Data section start

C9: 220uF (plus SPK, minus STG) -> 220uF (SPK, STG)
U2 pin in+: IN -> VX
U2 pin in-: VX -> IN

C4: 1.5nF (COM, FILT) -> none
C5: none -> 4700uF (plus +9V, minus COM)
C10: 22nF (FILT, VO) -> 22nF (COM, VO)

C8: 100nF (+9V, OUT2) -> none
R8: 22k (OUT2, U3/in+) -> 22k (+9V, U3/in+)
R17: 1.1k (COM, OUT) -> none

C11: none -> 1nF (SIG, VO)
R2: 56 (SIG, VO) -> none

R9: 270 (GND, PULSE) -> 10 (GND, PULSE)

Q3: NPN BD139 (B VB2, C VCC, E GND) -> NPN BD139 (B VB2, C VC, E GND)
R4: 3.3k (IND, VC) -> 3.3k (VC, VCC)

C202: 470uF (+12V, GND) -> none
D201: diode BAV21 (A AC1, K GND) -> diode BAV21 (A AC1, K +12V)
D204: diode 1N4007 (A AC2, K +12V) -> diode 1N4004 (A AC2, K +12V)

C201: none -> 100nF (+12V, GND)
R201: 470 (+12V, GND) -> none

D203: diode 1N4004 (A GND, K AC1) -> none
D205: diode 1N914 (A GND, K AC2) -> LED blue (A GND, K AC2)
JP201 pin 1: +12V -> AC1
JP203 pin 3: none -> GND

Data section end

**Work order**
Retype the data exactly as given.

**Response**
C9: 220uF (plus SPK, minus STG) -> 220uF (SPK, STG)
U2 pin in+: IN -> VX
U2 pin in-: VX -> IN

C4: 1.5nF (COM, FILT) -> none
C5: none -> 4700uF (plus +9V, minus COM)
C10: 22nF (FILT, VO) -> 22nF (COM, VO)

C8: 100nF (+9V, OUT2) -> none
R8: 22k (OUT2, U3/in+) -> 22k (+9V, U3/in+)
R17: 1.1k (COM, OUT) -> none

C11: none -> 1nF (SIG, VO)
R2: 56 (SIG, VO) -> none

R9: 270 (GND, PULSE) -> 10 (GND, PULSE)

Q3: NPN BD139 (B VB2, C VCC, E GND) -> NPN BD139 (B VB2, C VC, E GND)
R4: 3.3k (IND, VC) -> 3.3k (VC, VCC)

C202: 470uF (+12V, GND) -> none
D201: diode BAV21 (A AC1, K GND) -> diode BAV21 (A AC1, K +12V)
D204: diode 1N4007 (A AC2, K +12V) -> diode 1N4004 (A AC2, K +12V)

C201: none -> 100nF (+12V, GND)
R201: 470 (+12V, GND) -> none

D203: diode 1N4004 (A GND, K AC1) -> none
D205: diode 1N914 (A GND, K AC2) -> LED blue (A GND, K AC2)
JP201 pin 1: +12V -> AC1
JP203 pin 3: none -> GND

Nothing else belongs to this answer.